ACTIVITY:
In the entries below, find the line containing "R6: 43k (OSC, SW) -> 43k (DRV, OSC)" and the line containing "C17: 22nF (DGND, IC1/in-)". Copy those two lines and everything between them exactly, and only that.

RECORD SET:
⁂
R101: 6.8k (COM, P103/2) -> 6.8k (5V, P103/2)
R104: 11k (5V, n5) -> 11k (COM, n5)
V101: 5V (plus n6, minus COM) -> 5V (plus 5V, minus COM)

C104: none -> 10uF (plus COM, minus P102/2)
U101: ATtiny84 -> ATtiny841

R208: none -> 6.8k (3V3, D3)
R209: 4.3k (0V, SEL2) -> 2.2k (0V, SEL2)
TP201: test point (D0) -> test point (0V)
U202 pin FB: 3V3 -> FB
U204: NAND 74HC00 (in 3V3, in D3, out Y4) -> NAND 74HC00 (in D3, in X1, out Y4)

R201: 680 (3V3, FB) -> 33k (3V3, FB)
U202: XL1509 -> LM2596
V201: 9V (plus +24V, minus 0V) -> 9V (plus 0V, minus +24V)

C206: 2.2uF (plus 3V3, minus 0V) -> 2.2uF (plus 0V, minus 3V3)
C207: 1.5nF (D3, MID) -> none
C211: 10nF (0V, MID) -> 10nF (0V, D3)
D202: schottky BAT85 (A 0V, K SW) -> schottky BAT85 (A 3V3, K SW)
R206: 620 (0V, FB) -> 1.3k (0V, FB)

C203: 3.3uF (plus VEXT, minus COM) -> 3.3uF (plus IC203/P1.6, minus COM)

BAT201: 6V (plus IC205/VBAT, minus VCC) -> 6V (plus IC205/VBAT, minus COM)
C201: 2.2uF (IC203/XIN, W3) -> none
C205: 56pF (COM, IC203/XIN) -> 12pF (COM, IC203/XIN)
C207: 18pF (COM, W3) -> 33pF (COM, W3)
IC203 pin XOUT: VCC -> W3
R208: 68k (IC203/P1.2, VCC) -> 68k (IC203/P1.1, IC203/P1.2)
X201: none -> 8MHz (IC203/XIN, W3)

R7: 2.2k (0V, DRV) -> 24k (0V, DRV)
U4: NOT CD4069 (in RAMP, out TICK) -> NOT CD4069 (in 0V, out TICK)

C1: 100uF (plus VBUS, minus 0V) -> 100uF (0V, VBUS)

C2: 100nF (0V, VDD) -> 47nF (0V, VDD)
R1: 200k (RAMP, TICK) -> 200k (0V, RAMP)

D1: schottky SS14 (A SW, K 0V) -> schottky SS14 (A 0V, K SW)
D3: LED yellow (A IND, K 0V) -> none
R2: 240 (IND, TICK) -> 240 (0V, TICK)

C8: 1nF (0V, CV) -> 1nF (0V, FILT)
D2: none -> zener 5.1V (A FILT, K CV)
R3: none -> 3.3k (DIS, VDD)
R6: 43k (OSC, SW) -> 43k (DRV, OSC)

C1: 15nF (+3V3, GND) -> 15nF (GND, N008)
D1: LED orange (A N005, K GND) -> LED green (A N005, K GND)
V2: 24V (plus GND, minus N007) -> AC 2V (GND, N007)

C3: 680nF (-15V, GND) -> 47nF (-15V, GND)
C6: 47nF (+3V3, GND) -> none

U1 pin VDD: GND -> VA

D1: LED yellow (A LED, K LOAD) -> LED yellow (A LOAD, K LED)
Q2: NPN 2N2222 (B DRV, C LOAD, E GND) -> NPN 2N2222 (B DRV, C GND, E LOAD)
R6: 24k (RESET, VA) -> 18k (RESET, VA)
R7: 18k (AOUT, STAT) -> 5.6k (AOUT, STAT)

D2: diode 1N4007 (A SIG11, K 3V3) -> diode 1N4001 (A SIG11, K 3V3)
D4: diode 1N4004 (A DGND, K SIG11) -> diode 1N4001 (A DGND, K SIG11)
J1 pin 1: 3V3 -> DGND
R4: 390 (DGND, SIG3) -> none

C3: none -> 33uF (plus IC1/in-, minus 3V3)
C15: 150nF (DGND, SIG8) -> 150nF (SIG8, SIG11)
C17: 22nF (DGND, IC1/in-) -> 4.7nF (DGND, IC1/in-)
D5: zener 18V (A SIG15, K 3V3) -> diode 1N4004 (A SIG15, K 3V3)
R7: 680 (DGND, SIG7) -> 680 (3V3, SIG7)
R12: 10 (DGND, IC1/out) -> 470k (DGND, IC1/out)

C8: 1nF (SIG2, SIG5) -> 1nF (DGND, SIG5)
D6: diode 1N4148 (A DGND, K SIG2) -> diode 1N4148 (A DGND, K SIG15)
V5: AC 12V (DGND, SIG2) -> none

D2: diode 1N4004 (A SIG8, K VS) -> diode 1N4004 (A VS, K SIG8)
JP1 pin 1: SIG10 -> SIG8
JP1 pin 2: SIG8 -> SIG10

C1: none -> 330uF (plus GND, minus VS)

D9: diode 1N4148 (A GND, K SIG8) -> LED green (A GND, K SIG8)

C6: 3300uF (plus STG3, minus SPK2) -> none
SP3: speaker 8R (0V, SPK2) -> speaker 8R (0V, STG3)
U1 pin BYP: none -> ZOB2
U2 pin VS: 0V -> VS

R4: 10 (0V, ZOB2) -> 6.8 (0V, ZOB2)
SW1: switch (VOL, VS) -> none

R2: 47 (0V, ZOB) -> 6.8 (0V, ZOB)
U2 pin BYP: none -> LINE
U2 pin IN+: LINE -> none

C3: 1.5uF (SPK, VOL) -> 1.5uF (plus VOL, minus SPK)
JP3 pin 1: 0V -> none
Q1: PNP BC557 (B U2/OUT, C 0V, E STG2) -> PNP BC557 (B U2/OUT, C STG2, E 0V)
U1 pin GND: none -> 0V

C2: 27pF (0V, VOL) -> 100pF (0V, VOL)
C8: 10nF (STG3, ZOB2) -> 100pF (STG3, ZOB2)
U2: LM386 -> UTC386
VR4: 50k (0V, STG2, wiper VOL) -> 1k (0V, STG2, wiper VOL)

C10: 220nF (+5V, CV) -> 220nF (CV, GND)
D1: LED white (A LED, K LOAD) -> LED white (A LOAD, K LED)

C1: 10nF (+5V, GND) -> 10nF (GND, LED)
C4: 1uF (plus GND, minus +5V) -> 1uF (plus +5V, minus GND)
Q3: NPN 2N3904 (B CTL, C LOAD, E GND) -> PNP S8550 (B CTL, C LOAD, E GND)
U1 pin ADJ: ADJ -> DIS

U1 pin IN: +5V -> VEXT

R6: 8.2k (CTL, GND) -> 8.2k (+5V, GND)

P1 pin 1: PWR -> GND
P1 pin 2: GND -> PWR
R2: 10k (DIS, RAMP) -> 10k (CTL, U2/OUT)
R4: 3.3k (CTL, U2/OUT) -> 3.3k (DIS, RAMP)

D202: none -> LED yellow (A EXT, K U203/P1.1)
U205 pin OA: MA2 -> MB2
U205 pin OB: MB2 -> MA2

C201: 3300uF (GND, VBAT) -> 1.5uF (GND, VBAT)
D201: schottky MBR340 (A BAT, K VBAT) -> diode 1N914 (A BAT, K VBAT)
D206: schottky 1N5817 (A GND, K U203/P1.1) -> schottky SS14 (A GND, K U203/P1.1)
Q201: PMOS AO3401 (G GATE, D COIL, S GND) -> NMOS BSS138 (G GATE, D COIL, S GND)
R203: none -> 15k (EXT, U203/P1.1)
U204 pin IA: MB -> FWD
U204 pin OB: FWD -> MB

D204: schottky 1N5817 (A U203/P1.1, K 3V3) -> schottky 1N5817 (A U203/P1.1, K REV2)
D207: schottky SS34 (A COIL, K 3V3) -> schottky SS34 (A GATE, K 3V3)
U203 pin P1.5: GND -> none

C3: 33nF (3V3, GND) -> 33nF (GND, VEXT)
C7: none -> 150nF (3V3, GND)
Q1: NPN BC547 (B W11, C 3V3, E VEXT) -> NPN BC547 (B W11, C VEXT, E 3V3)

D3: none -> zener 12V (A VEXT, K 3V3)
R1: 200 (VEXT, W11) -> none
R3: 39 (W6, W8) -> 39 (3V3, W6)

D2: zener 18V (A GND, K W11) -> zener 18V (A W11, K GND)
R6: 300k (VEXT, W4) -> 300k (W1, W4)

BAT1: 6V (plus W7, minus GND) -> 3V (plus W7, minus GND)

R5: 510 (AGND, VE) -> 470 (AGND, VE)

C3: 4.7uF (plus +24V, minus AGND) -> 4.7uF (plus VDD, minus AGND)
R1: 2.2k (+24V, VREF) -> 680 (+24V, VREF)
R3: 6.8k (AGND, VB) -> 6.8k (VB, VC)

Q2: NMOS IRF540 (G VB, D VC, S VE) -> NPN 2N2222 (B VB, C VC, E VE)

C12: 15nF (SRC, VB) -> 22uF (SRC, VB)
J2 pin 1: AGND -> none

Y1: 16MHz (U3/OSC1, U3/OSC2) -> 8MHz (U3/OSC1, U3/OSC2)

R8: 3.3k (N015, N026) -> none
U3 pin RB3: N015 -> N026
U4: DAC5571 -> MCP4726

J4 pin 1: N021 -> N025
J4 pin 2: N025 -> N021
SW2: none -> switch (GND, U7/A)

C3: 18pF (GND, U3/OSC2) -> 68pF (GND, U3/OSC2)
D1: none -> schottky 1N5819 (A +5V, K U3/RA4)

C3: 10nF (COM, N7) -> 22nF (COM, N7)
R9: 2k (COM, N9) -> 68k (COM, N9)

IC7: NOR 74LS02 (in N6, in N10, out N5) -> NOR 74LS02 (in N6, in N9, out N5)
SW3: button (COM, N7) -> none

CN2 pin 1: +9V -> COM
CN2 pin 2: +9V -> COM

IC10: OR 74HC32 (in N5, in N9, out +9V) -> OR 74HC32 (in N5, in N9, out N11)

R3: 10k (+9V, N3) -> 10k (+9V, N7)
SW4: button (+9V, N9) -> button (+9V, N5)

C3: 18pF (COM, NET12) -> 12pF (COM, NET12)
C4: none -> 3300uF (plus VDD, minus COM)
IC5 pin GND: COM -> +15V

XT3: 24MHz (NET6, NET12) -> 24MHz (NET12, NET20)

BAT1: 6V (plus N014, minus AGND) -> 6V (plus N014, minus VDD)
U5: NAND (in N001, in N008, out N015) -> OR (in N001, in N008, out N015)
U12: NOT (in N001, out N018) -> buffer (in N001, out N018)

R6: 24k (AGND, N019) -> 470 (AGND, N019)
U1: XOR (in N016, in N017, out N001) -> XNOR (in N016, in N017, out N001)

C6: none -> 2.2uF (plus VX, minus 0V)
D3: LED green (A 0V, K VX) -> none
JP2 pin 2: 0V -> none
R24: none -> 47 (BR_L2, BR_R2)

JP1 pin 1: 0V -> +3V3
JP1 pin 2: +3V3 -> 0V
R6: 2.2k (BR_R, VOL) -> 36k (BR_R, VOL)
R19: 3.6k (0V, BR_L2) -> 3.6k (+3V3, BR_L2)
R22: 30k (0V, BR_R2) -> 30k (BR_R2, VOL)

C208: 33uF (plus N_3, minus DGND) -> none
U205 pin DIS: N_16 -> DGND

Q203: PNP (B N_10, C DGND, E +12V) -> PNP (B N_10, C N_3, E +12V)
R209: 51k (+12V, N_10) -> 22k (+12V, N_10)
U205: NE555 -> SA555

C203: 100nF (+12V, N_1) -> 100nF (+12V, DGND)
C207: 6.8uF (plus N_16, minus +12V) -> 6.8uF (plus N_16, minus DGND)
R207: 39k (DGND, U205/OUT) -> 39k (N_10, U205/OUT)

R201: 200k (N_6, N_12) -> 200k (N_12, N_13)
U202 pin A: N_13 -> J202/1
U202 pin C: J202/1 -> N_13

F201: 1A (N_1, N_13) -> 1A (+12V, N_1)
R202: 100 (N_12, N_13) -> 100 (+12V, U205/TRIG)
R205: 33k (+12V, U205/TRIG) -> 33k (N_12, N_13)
⁂
WRITTEN RESPONSE:
R6: 43k (OSC, SW) -> 43k (DRV, OSC)

C1: 15nF (+3V3, GND) -> 15nF (GND, N008)
D1: LED orange (A N005, K GND) -> LED green (A N005, K GND)
V2: 24V (plus GND, minus N007) -> AC 2V (GND, N007)

C3: 680nF (-15V, GND) -> 47nF (-15V, GND)
C6: 47nF (+3V3, GND) -> none

U1 pin VDD: GND -> VA

D1: LED yellow (A LED, K LOAD) -> LED yellow (A LOAD, K LED)
Q2: NPN 2N2222 (B DRV, C LOAD, E GND) -> NPN 2N2222 (B DRV, C GND, E LOAD)
R6: 24k (RESET, VA) -> 18k (RESET, VA)
R7: 18k (AOUT, STAT) -> 5.6k (AOUT, STAT)

D2: diode 1N4007 (A SIG11, K 3V3) -> diode 1N4001 (A SIG11, K 3V3)
D4: diode 1N4004 (A DGND, K SIG11) -> diode 1N4001 (A DGND, K SIG11)
J1 pin 1: 3V3 -> DGND
R4: 390 (DGND, SIG3) -> none

C3: none -> 33uF (plus IC1/in-, minus 3V3)
C15: 150nF (DGND, SIG8) -> 150nF (SIG8, SIG11)
C17: 22nF (DGND, IC1/in-) -> 4.7nF (DGND, IC1/in-)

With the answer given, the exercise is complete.